* **Your instructions**
Reproduce only what runs from the line containing "yellow brick C2:C7" to the line containing "blue slope C2:E2" in the records below, inclusive. Keep it exact, and keep the pictures out.

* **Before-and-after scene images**
-------

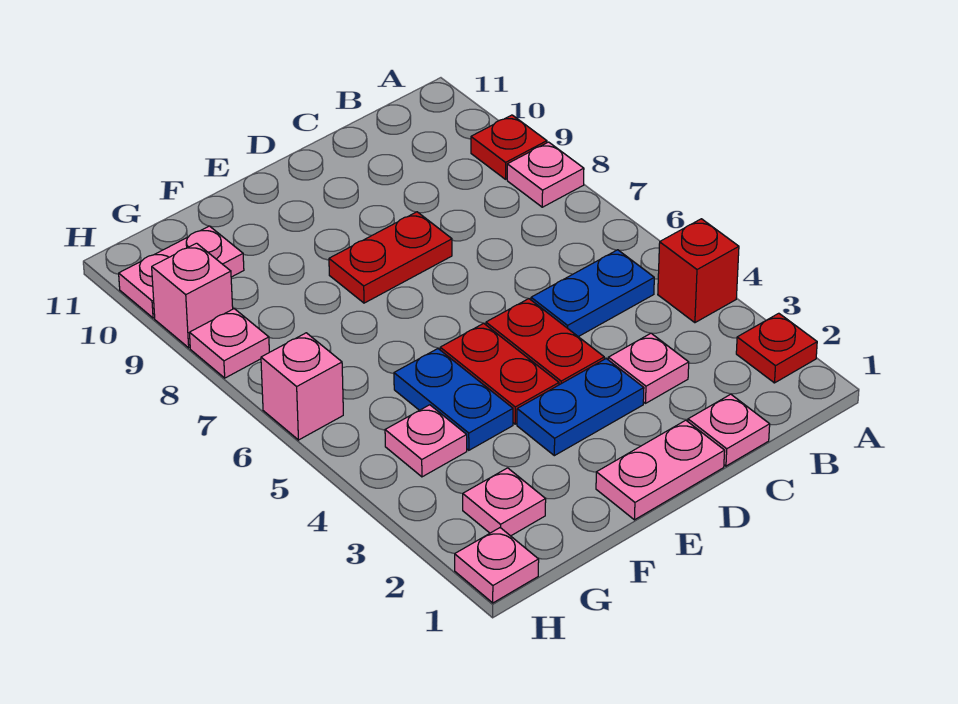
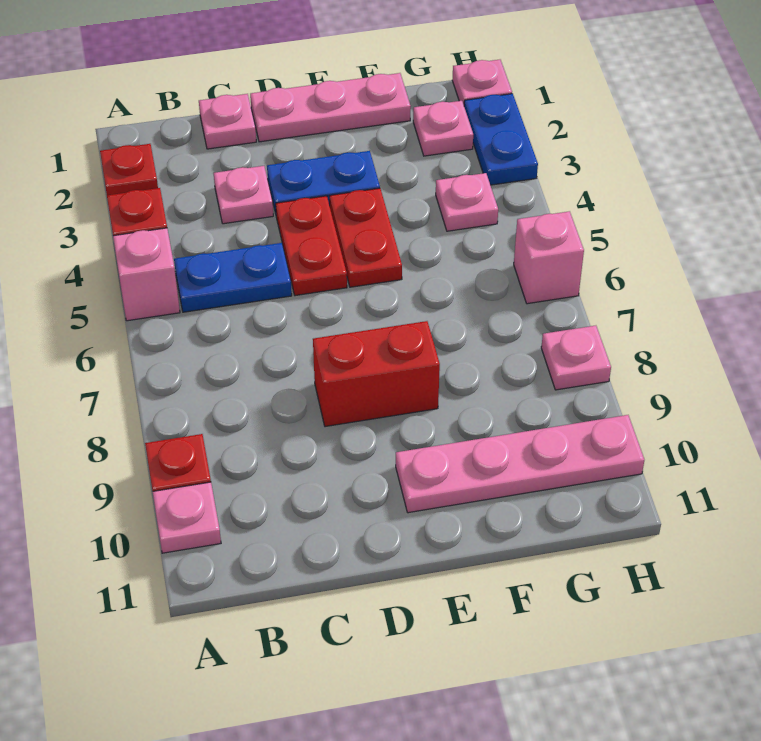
pink plate A8 level 1 -> pink plate A10 level 1
pink plate D1:E1 level 1 -> pink plate D1:F1 level 1
red plate D8:E8 level 1 -> red brick D8:E8 level 1
blue plate F4:F5 level 1 -> blue plate H2:H3 level 1
pink plate G10:H10 level 1 -> pink plate E10:H10 level 1
pink brick H9 level 1 -> pink brick A5 level 1

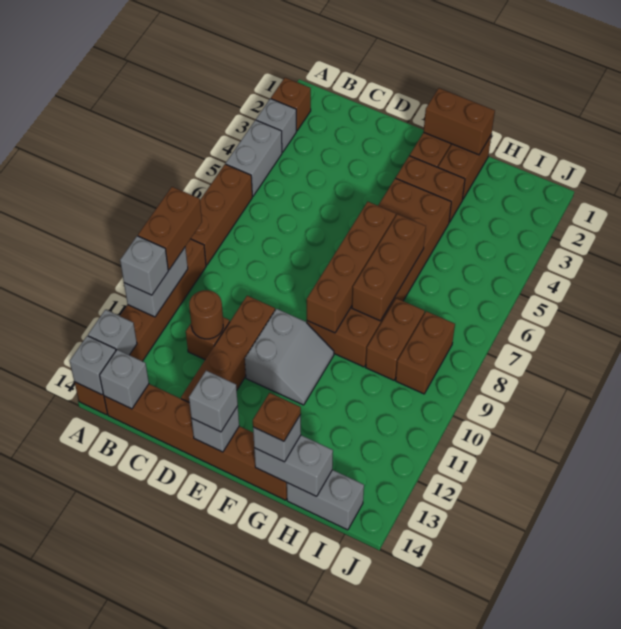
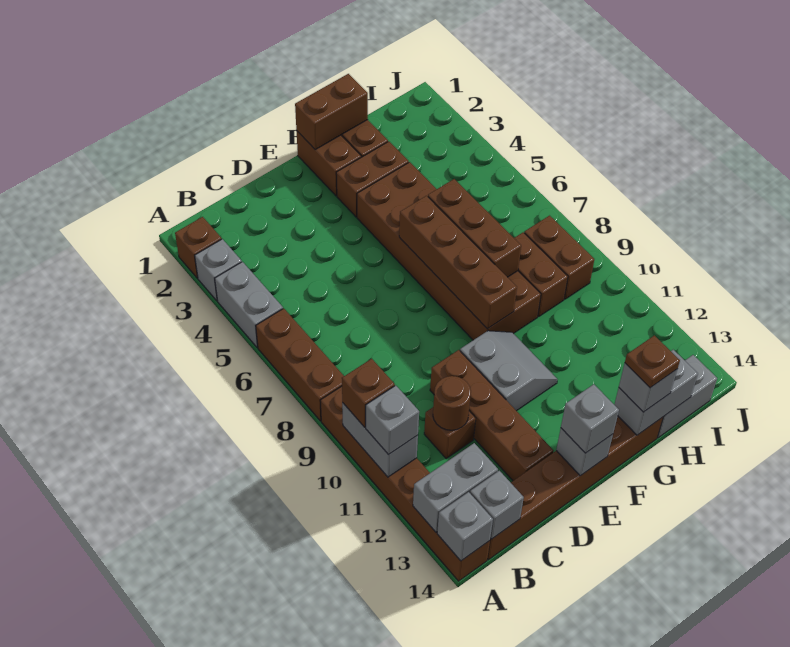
brown brick A9:A10 level 3 -> brown brick A10 level 3
grey brick A13 level 2 -> grey brick A13:B13 level 2

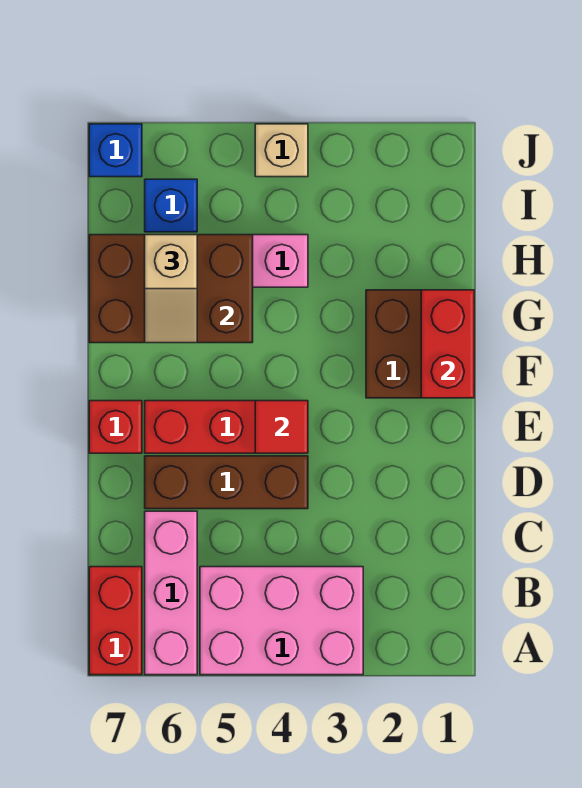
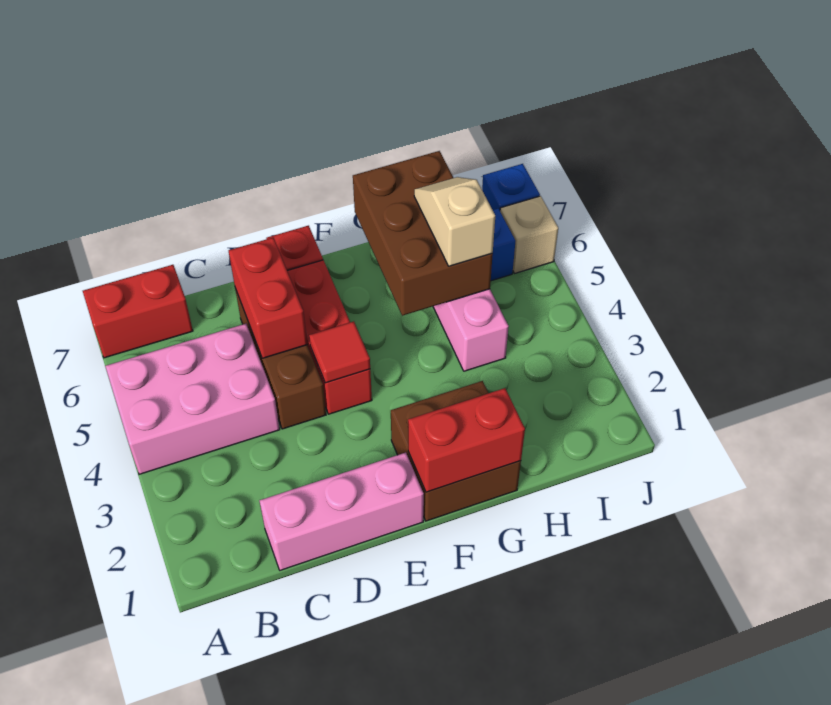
pink brick A3:B5 level 1 -> pink brick A4:C5 level 1
pink brick A6:C6 level 1 -> pink brick C1:E1 level 1
none -> red brick D5:D6 level 2
tan slope G6:H6 level 3 top H -> tan slope H5:H6 level 3 top 5
tan brick J4 level 1 -> tan brick J6 level 1

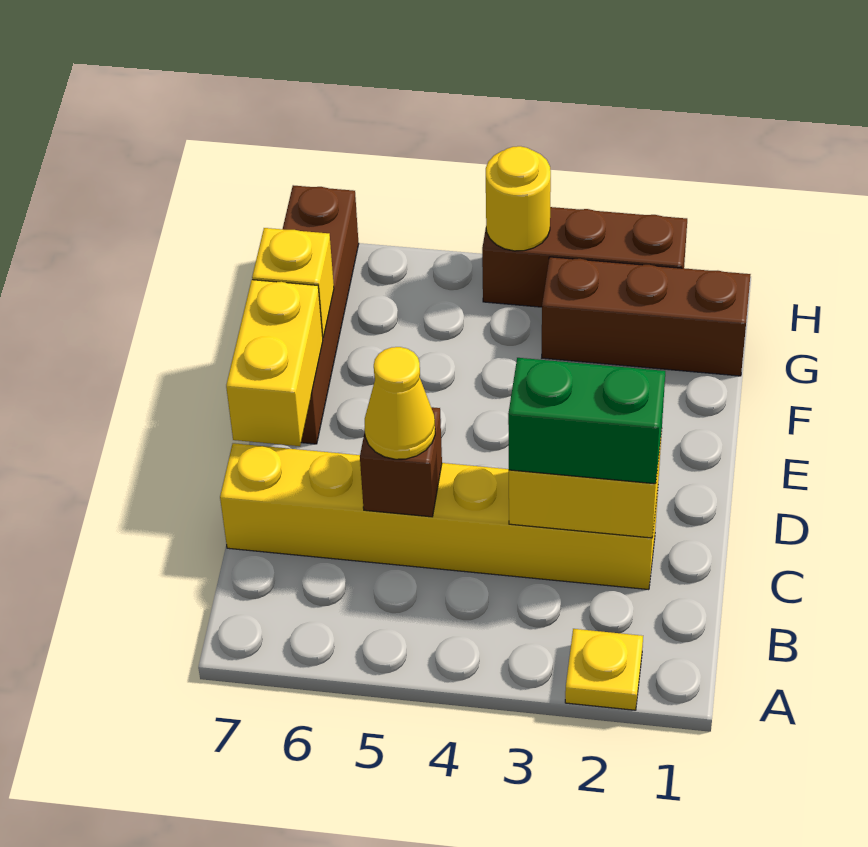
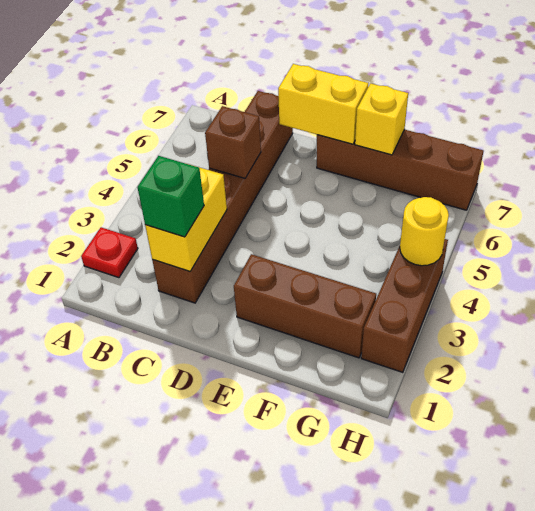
yellow plate A2 level 1 -> red plate A2 level 1
yellow brick C2:C7 level 1 -> brown brick C2:C7 level 1
green brick C2:C3 level 3 -> green brick C2 level 3
yellow cone C5 level 3 -> none
brown brick G1:G3 level 1 -> brown brick E2:G2 level 1

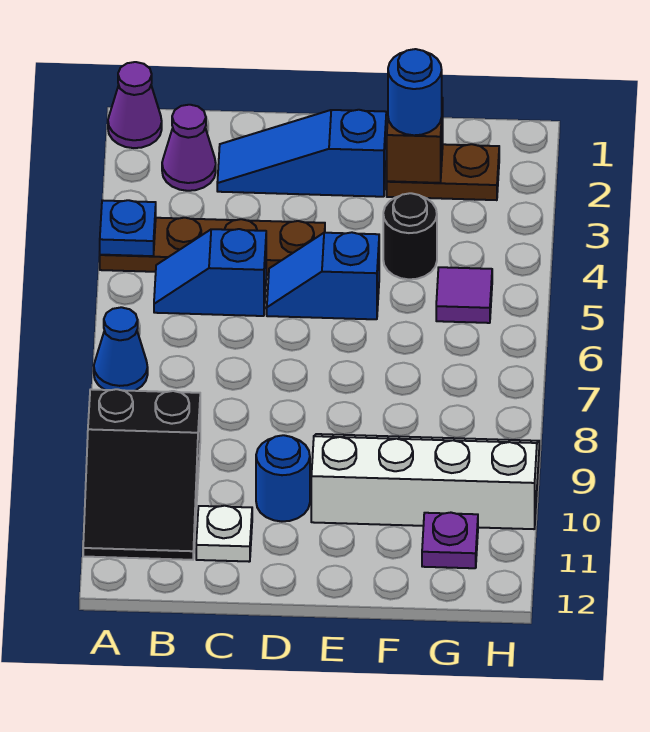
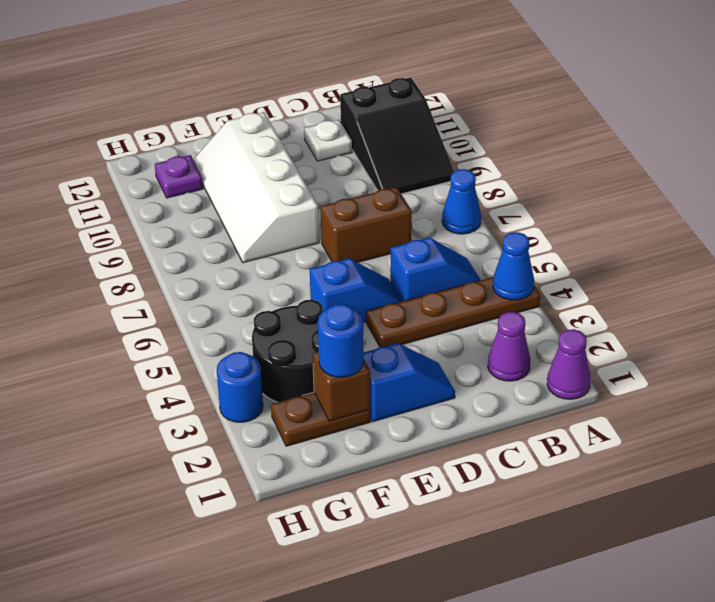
blue plate A4 level 2 -> blue cone A4 level 2
black slope A9:B11 level 1 top 9 -> black slope A9:B11 level 1 top 11
blue slope C2:E2 level 1 top E -> blue slope D2:E2 level 1 top E
none -> brown brick C7:D7 level 1
blue round brick D10 level 1 -> blue round brick H3 level 1
white slope E9:H10 level 1 top 10 -> white slope E8:F11 level 1 top E
black round brick F4 level 1 -> black round brick F3:G4 level 1
purple tile G5 level 1 -> none

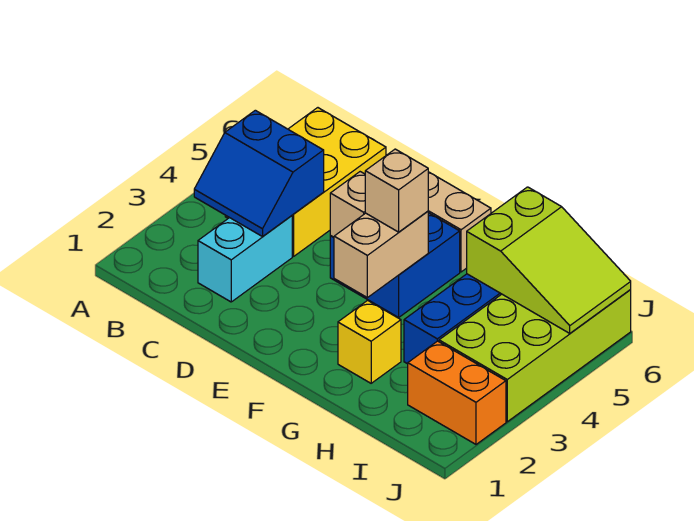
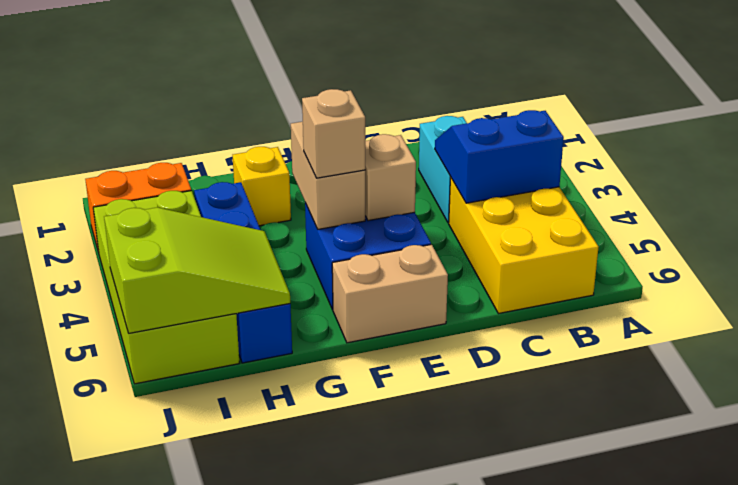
lime slope H5:J6 level 2 top H -> lime slope H5:J6 level 2 top J

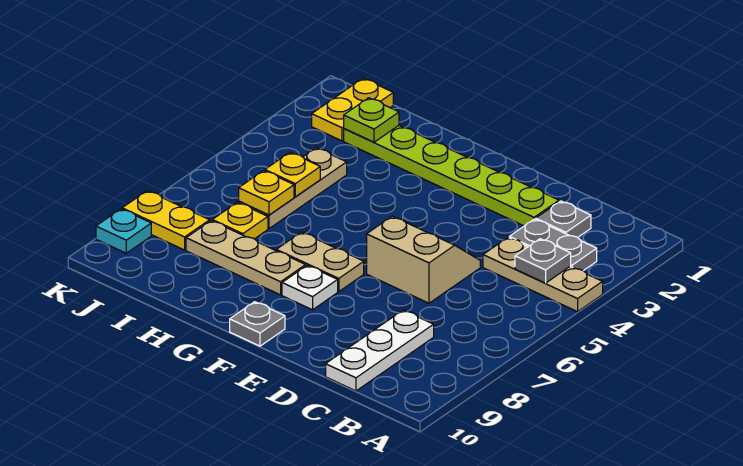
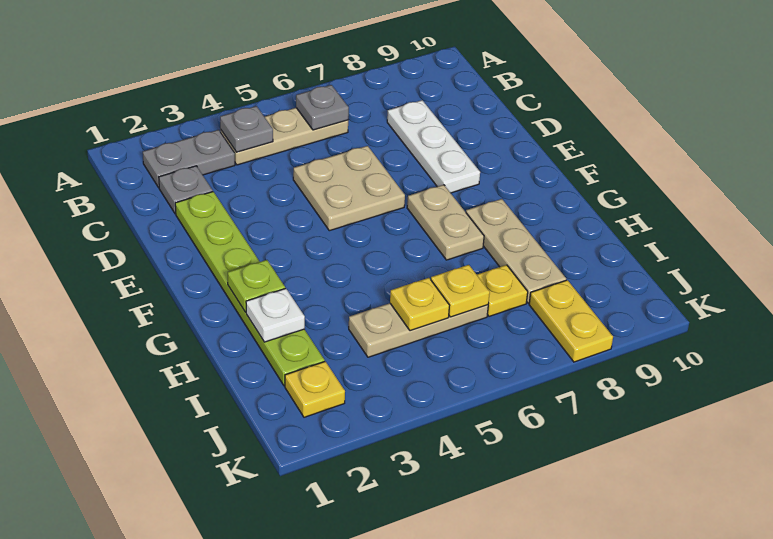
tan plate A4:C4 level 1 -> tan plate B4:B6 level 1
grey plate B3:C3 level 1 -> grey plate B2:B3 level 1
white plate C8:C10 level 1 -> white plate C8:E8 level 1
tan slope D5:E6 level 1 top 6 -> tan plate D5:E6 level 1
white plate F8 level 1 -> white plate H2 level 2
grey plate F10 level 1 -> grey plate B6 level 2
lime plate I2 level 2 -> lime plate G2 level 2
yellow plate J1:J2 level 1 -> yellow plate J2 level 1
cyan plate K9 level 1 -> none

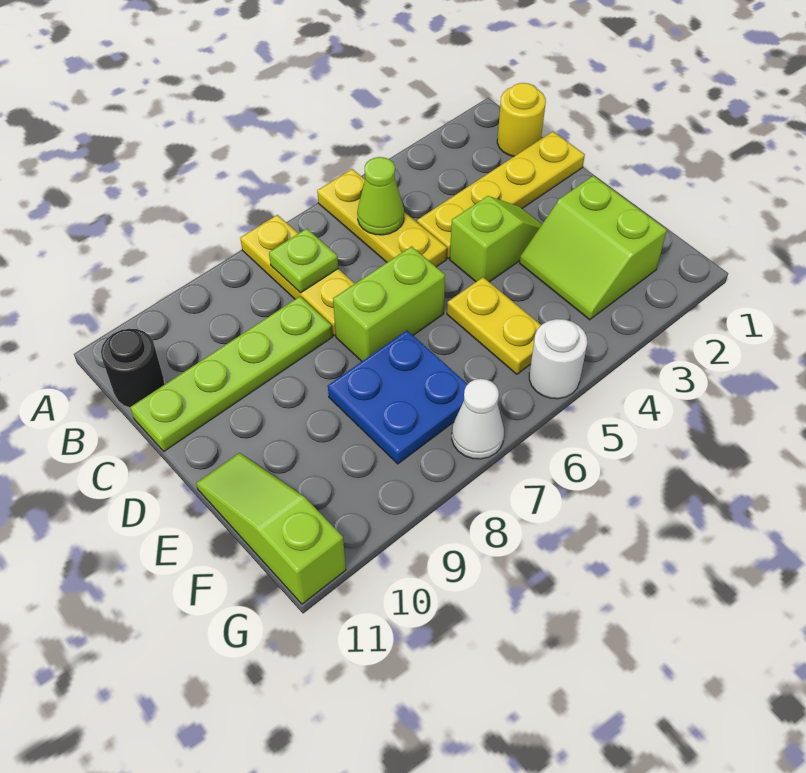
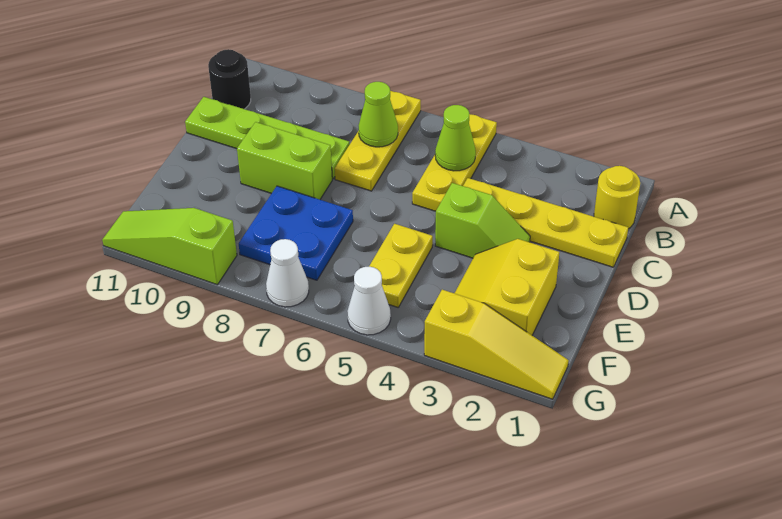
lime plate B7 level 2 -> lime cone B7 level 2
lime brick D6:D7 level 1 -> lime brick D8:D9 level 1
lime slope E2:F3 level 1 top 2 -> yellow slope E2:F3 level 1 top 2
lime slope E11:G11 level 1 top G -> lime slope G9:G11 level 1 top 9
none -> yellow slope G1:G3 level 1 top 3
white round brick G5 level 1 -> white cone G5 level 1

-------

* **Solution to this problem**
yellow brick C2:C7 level 1 -> brown brick C2:C7 level 1
green brick C2:C3 level 3 -> green brick C2 level 3
yellow cone C5 level 3 -> none
brown brick G1:G3 level 1 -> brown brick E2:G2 level 1

blue plate A4 level 2 -> blue cone A4 level 2
black slope A9:B11 level 1 top 9 -> black slope A9:B11 level 1 top 11
blue slope C2:E2 level 1 top E -> blue slope D2:E2 level 1 top E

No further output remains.